#### Exercise directions
Print the listing exactly as it stands, and skip any pictures in it.

#### Data records
━━━━━━━━━━━━━━━━

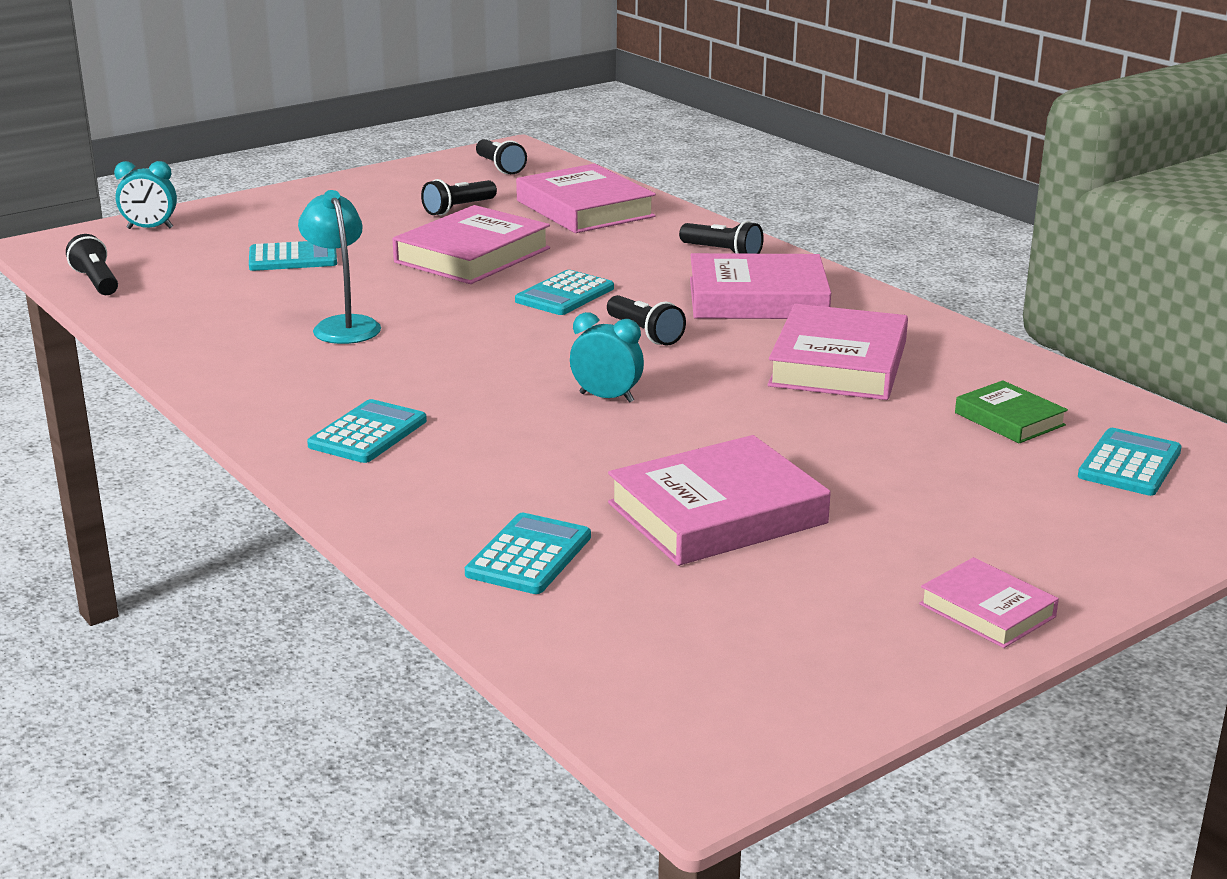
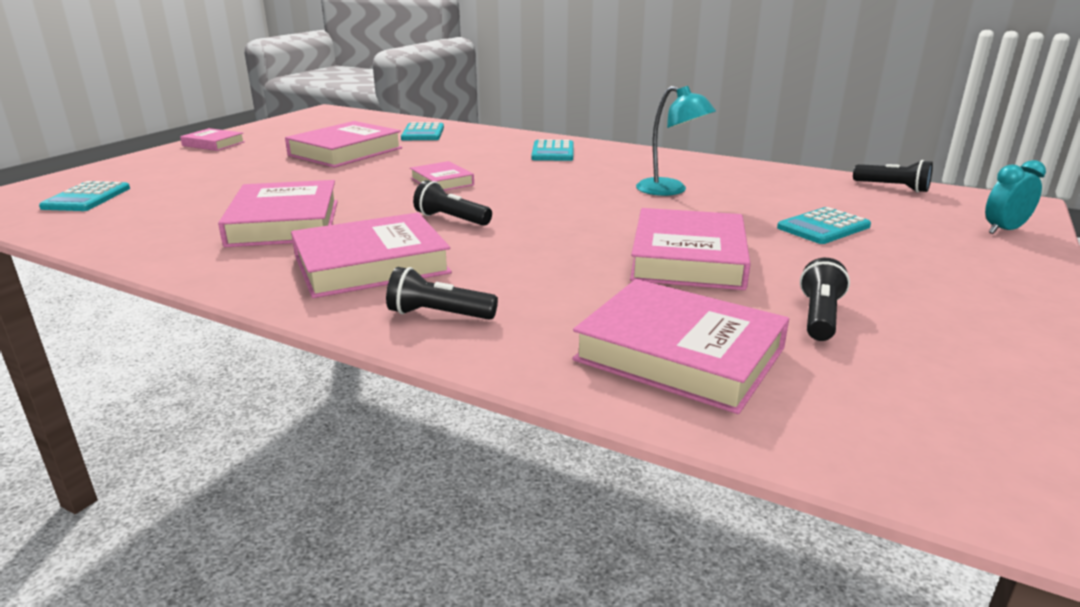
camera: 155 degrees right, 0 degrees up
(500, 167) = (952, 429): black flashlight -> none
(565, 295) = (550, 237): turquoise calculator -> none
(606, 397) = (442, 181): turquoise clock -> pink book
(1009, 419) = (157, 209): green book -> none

━━━━━━━━━━━━━━━━

#### Answer below
camera: 155 degrees right, 0 degrees up
(500, 167) = (952, 429): black flashlight -> none
(565, 295) = (550, 237): turquoise calculator -> none
(606, 397) = (442, 181): turquoise clock -> pink book
(1009, 419) = (157, 209): green book -> none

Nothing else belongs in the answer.